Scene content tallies
____

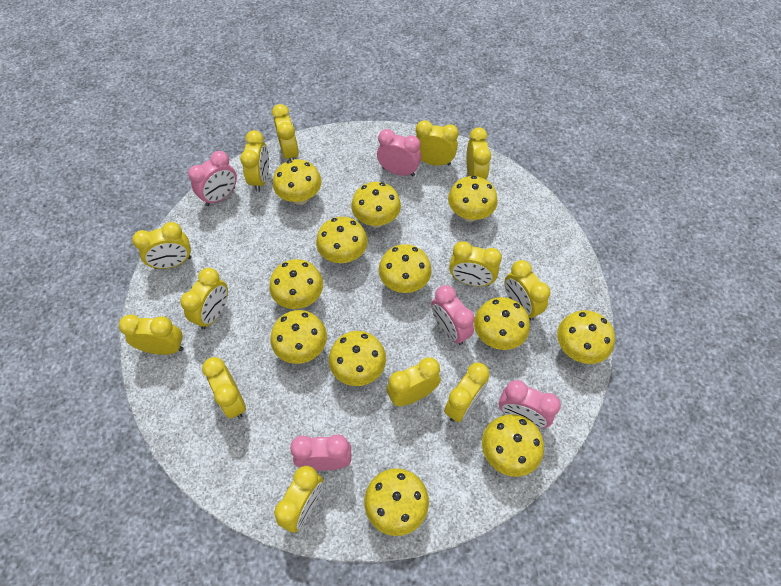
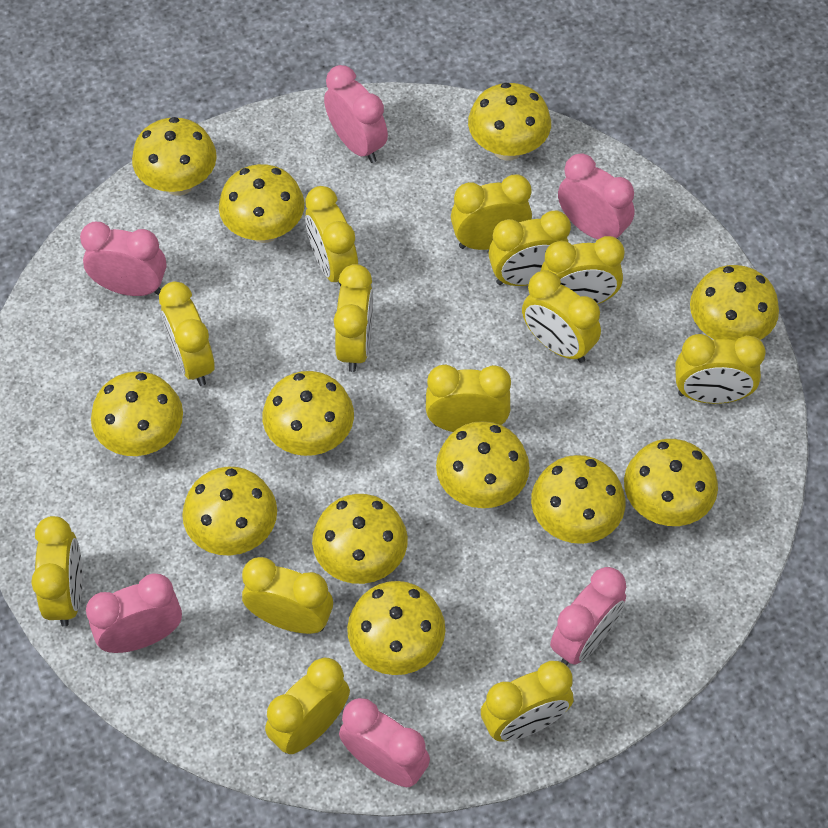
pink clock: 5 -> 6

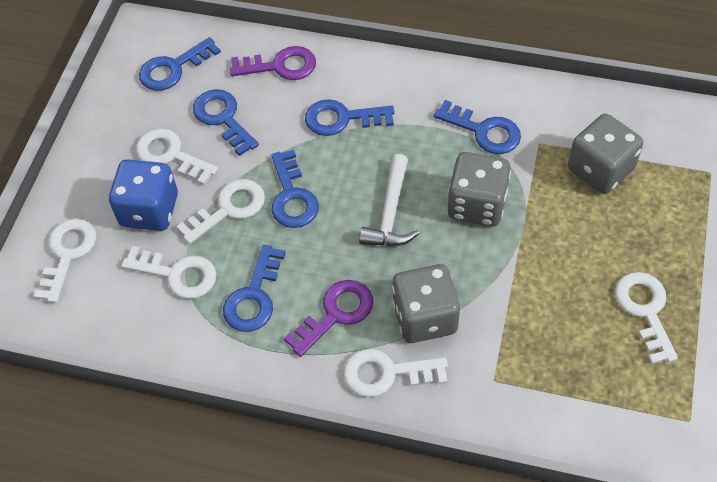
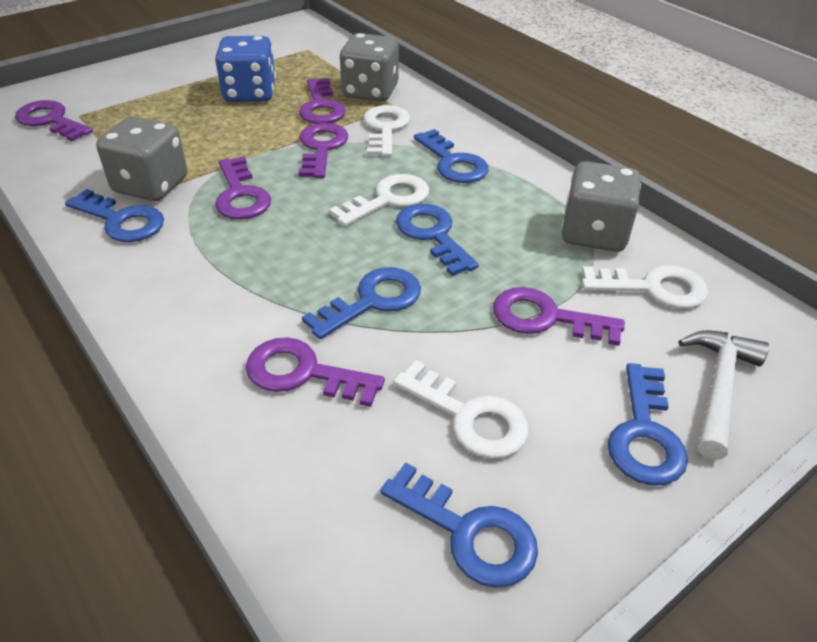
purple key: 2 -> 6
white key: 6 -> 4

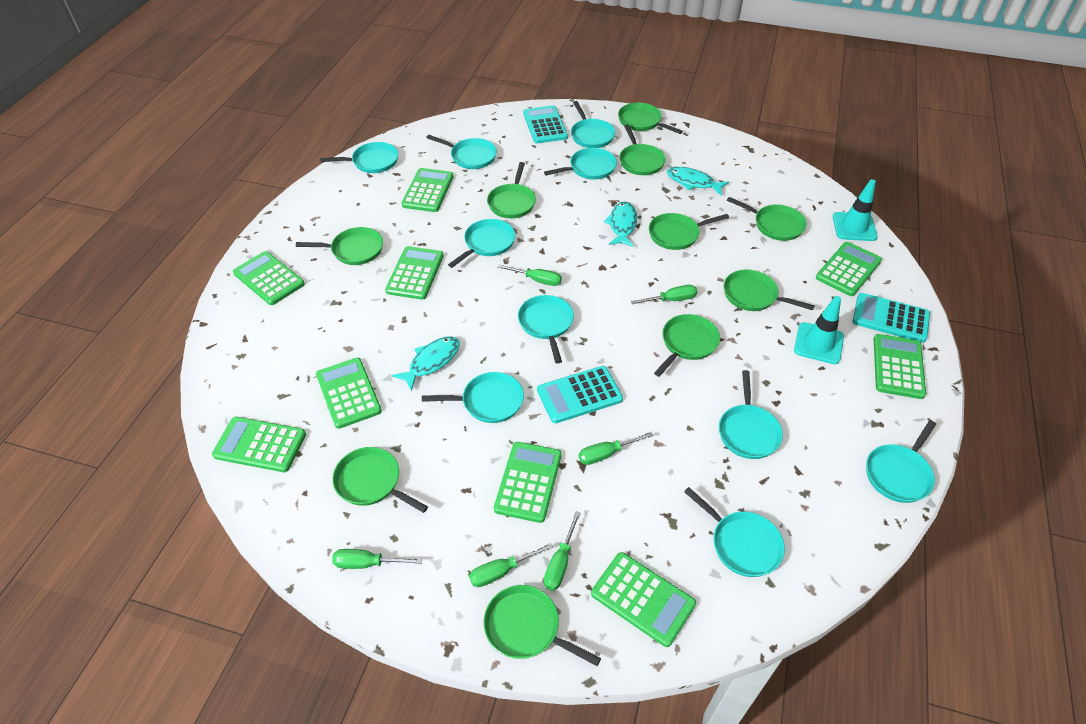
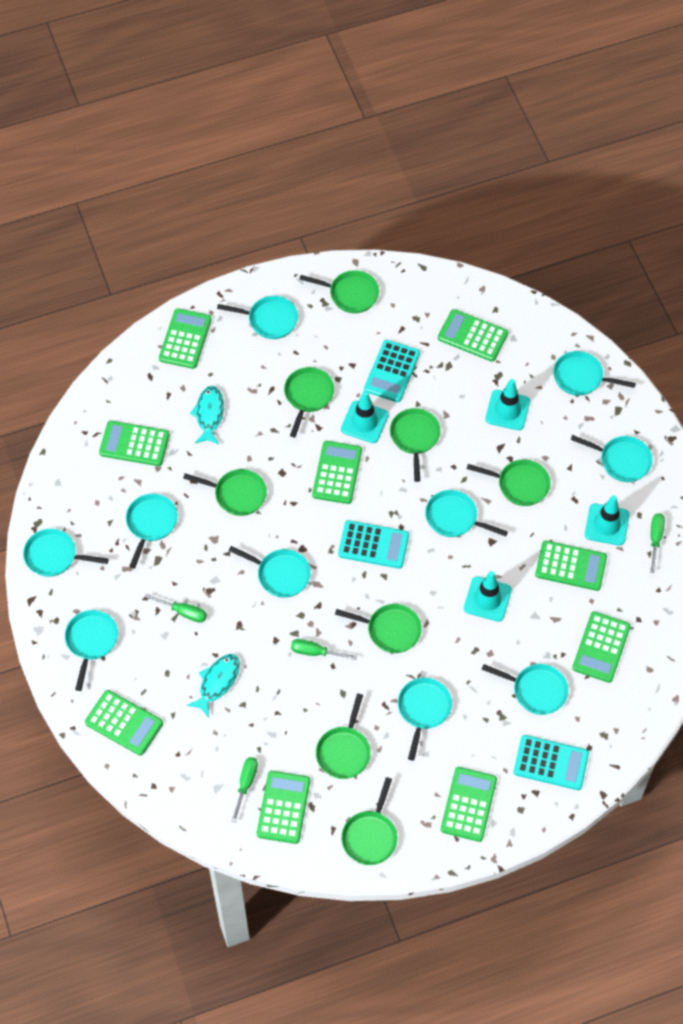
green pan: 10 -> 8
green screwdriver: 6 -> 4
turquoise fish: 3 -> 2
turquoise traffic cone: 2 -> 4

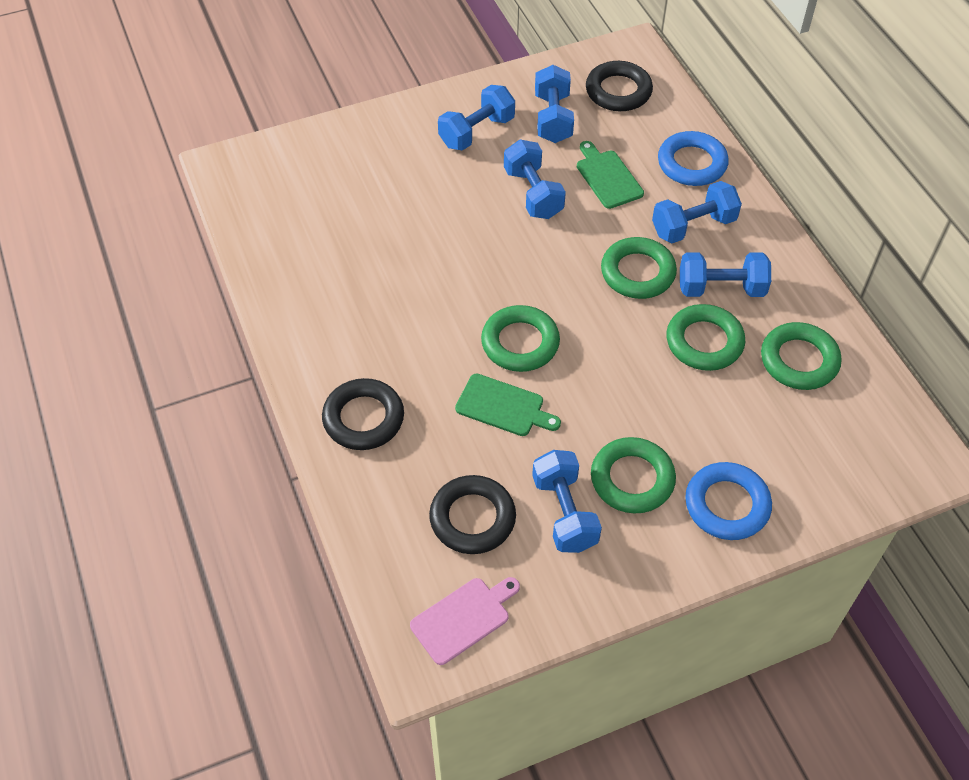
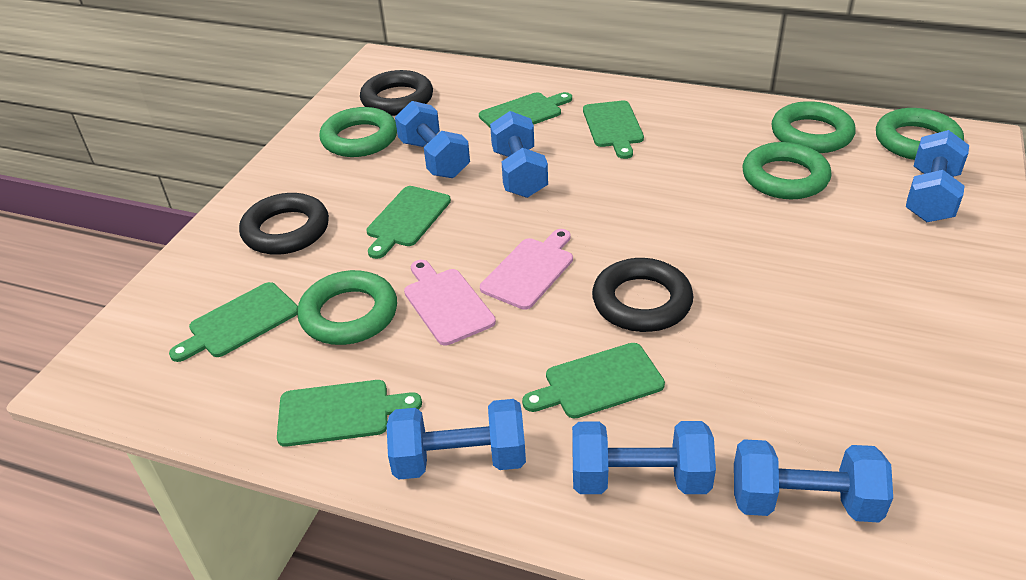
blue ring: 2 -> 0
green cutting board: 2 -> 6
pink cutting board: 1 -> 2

____

Description of the task => In the entries above, which lines hold the word "green"? Copy them out.

Answer space =>
green pan: 10 -> 8
green screwdriver: 6 -> 4
green cutting board: 2 -> 6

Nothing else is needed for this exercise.